== Segment start ==
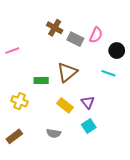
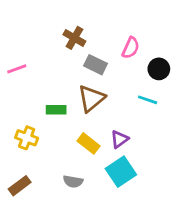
gray rectangle: (75, 39) -> (96, 65), moved
purple triangle: (88, 102) -> (119, 139), turned 32
cyan square: (89, 126) -> (121, 172), size x1.5

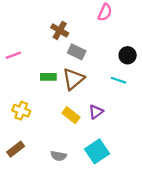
pink semicircle: (131, 48) -> (105, 12), moved
green rectangle: (56, 110) -> (48, 77), moved
cyan square: (121, 172) -> (97, 151), moved
gray semicircle: (73, 181) -> (59, 156), moved

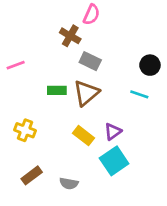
pink semicircle: (105, 12) -> (91, 15), moved
brown rectangle: (16, 149) -> (32, 175), moved
cyan square: (97, 151) -> (114, 161), moved

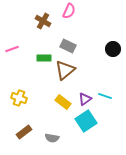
brown cross: (70, 36) -> (43, 21), moved
green rectangle: (57, 90) -> (44, 58), moved
cyan line: (139, 94) -> (105, 96), moved

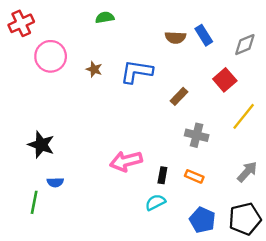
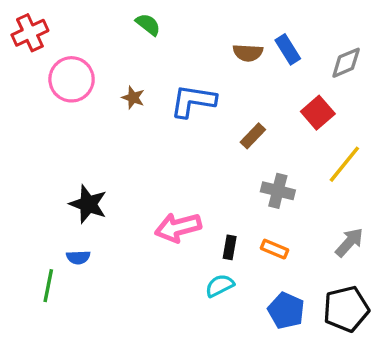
green semicircle: (105, 17) -> (148, 24), turned 48
black star: (41, 145) -> (88, 204), moved

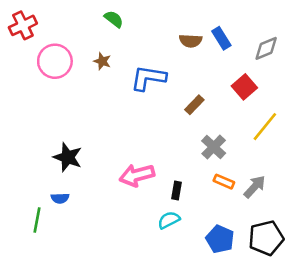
brown star: (133, 98) -> (102, 61), moved
gray cross: (278, 191) -> (214, 147), turned 30
gray arrow: (349, 242) -> (255, 187), moved
orange rectangle: (275, 249) -> (224, 182), moved

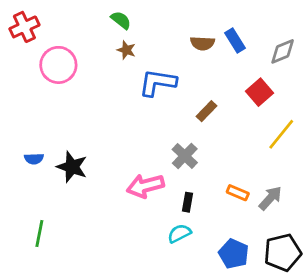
brown star: (102, 61) -> (126, 50), moved
gray cross: (214, 147) -> (185, 156), moved
blue semicircle: (60, 198) -> (34, 159), moved

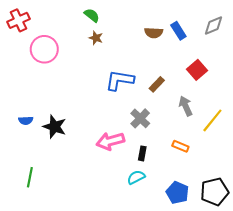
gray diamond: (283, 51) -> (213, 26), moved
blue L-shape: (158, 83) -> (120, 80), moved
yellow line: (281, 134) -> (212, 120), moved
gray arrow: (270, 198) -> (186, 106), moved, turned -66

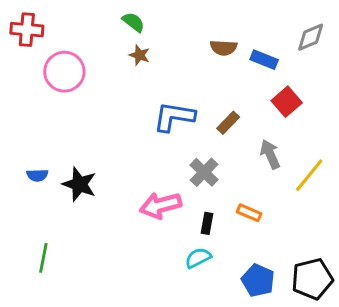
red cross: (18, 20) -> (27, 30), turned 30
blue rectangle: (178, 31) -> (264, 60), moved, turned -36
orange rectangle: (180, 146) -> (249, 213), moved

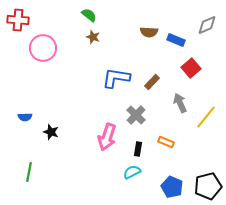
black star: (79, 184) -> (51, 132), moved, size x0.7
pink arrow: (160, 205) -> (107, 137), turned -56

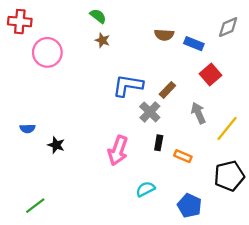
gray cross: (136, 115) -> (150, 112), moved
black rectangle: (138, 149) -> (159, 143), moved
green line: (29, 172) -> (35, 206), moved, turned 42
black pentagon: (208, 186) -> (229, 176), moved

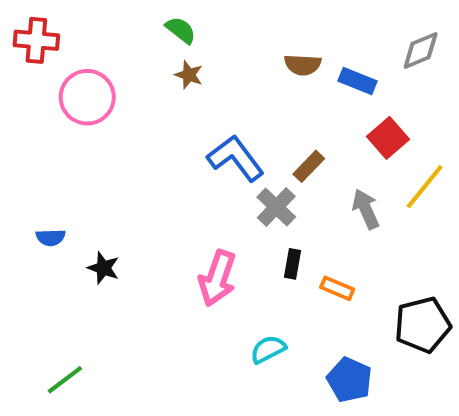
blue L-shape: (128, 85) -> (236, 158), turned 44
yellow line: (227, 128) -> (425, 187), moved

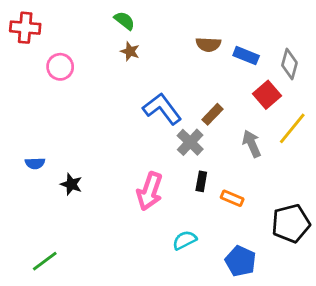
gray diamond: (421, 50) -> (289, 64), moved, turned -52
pink circle: (87, 97) -> (60, 67), size x0.7

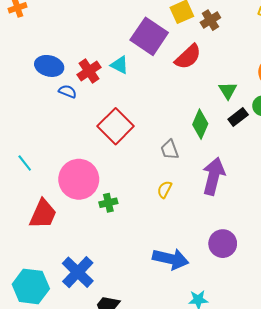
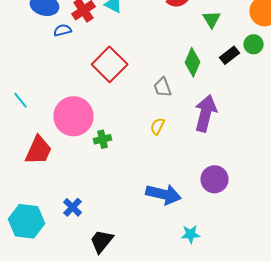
green triangle: (228, 90) -> (212, 19), moved
blue semicircle: (68, 91) -> (62, 30), turned -36
blue cross: (78, 272) -> (72, 207), size x0.6

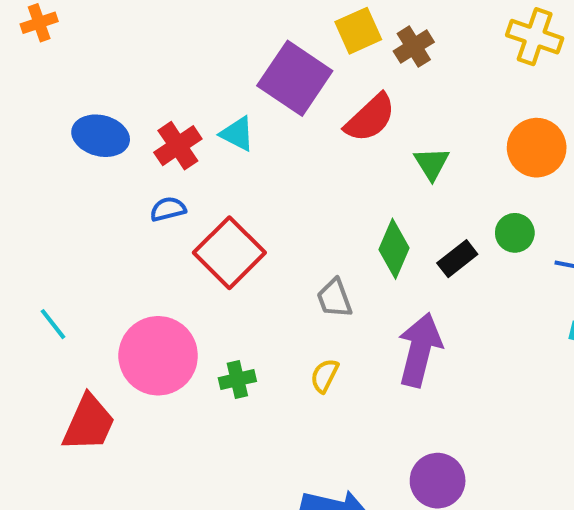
blue semicircle: (62, 30) -> (168, 209), moved
green circle: (254, 44) -> (515, 233), moved
black rectangle: (230, 55) -> (457, 259), moved
green cross: (102, 139) -> (237, 380), moved

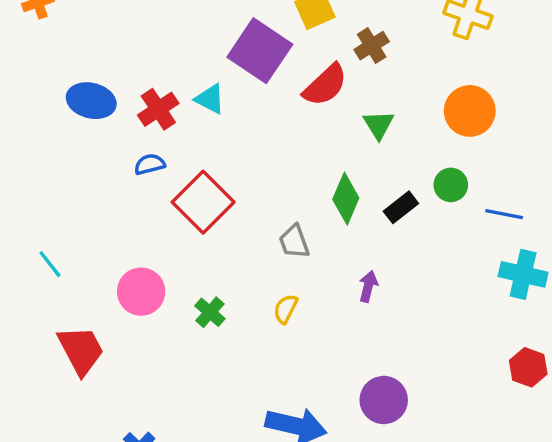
brown cross: (414, 47) -> (372, 46), moved
purple arrow: (420, 350) -> (368, 286), size x0.5
pink circle: (158, 356) -> (141, 292), size x0.7
green cross: (237, 380) -> (210, 312), turned -36
red trapezoid: (89, 423) -> (81, 350), turned -52

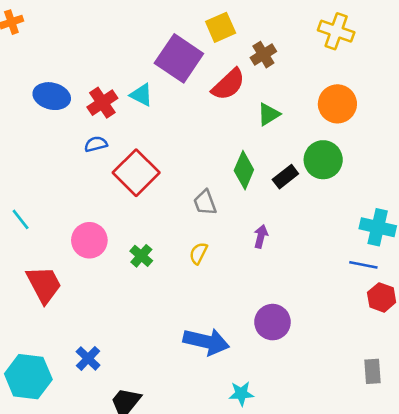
green triangle: (379, 125) -> (269, 114), turned 30
green circle: (451, 185) -> (323, 160), size x1.5
blue line: (504, 214) -> (363, 265), moved

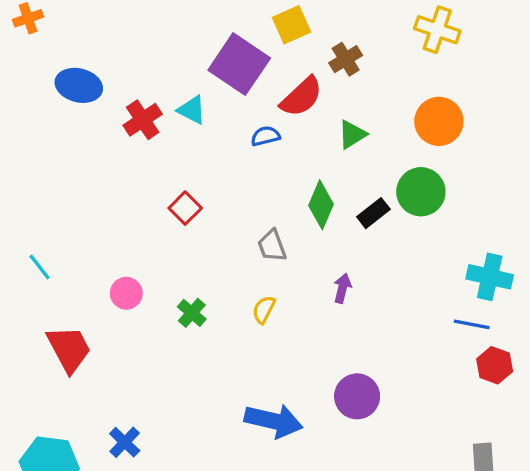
blue ellipse: (52, 96) -> (79, 85), moved
blue semicircle: (96, 144) -> (265, 136), moved
red square: (136, 173) -> (185, 208), size x0.6
pink circle: (89, 240) -> (126, 293), size x0.7

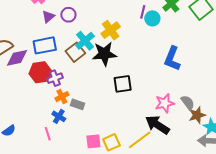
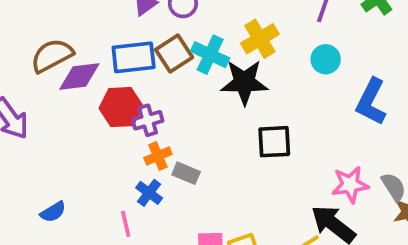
cyan circle: (152, 18) -> (326, 59), moved
cyan cross: (85, 41) -> (210, 55), turned -30
brown square: (75, 52) -> (174, 53), moved

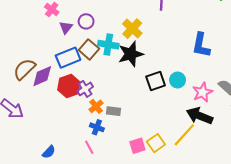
cyan circle: (326, 59) -> (178, 80), moved

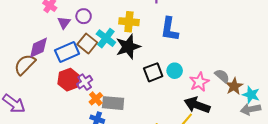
yellow cross: (132, 29) -> (129, 22), turned -36
cyan cross: (108, 45) -> (106, 38), turned 30
blue L-shape: (201, 45) -> (170, 29), moved
purple diamond: (42, 76) -> (38, 48), moved
gray rectangle: (114, 111) -> (113, 103), size x1.5

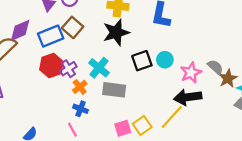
cyan cross: (106, 38) -> (99, 68), moved
gray rectangle: (113, 103) -> (114, 90), moved
black arrow: (197, 105) -> (188, 97), turned -30

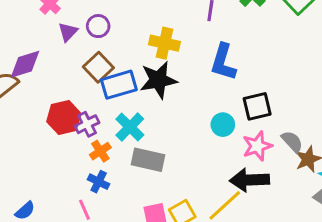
blue rectangle: (51, 36) -> (119, 85), moved
black square: (142, 61) -> (257, 106), moved

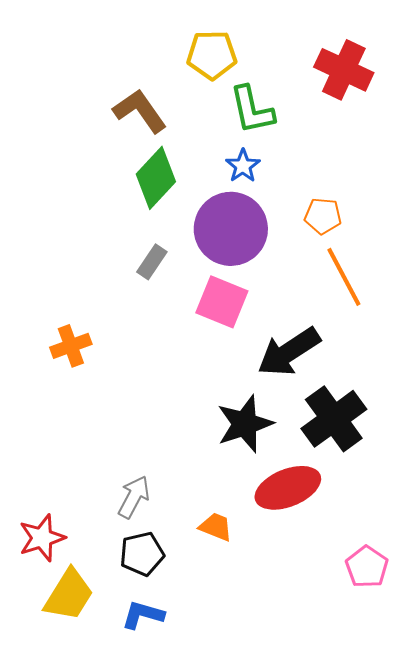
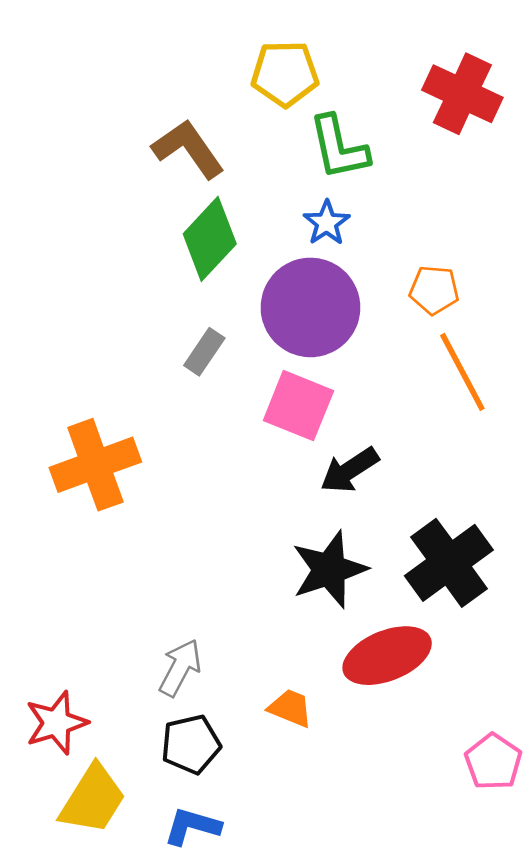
orange cross: (71, 346) -> (95, 465), size x1.6
black arrow: (289, 352) -> (349, 470), moved, size x0.7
== Segment end ==
THE PROBLEM
Output, exactly and without pictures, the lines above that run from the one containing "red trapezoid: (89, 423)" through the last line of the entries, inclusive.

SOLUTION FOR THIS TASK
red trapezoid: (89, 423) -> (81, 350), turned -52

green triangle: (379, 125) -> (269, 114), turned 30
green circle: (451, 185) -> (323, 160), size x1.5
blue line: (504, 214) -> (363, 265), moved

blue ellipse: (52, 96) -> (79, 85), moved
blue semicircle: (96, 144) -> (265, 136), moved
red square: (136, 173) -> (185, 208), size x0.6
pink circle: (89, 240) -> (126, 293), size x0.7

cyan circle: (152, 18) -> (326, 59), moved
cyan cross: (85, 41) -> (210, 55), turned -30
brown square: (75, 52) -> (174, 53), moved

cyan circle: (326, 59) -> (178, 80), moved

yellow cross: (132, 29) -> (129, 22), turned -36
cyan cross: (108, 45) -> (106, 38), turned 30
blue L-shape: (201, 45) -> (170, 29), moved
purple diamond: (42, 76) -> (38, 48), moved
gray rectangle: (114, 111) -> (113, 103), size x1.5

cyan cross: (106, 38) -> (99, 68), moved
gray rectangle: (113, 103) -> (114, 90), moved
black arrow: (197, 105) -> (188, 97), turned -30

blue rectangle: (51, 36) -> (119, 85), moved
black square: (142, 61) -> (257, 106), moved

orange cross: (71, 346) -> (95, 465), size x1.6
black arrow: (289, 352) -> (349, 470), moved, size x0.7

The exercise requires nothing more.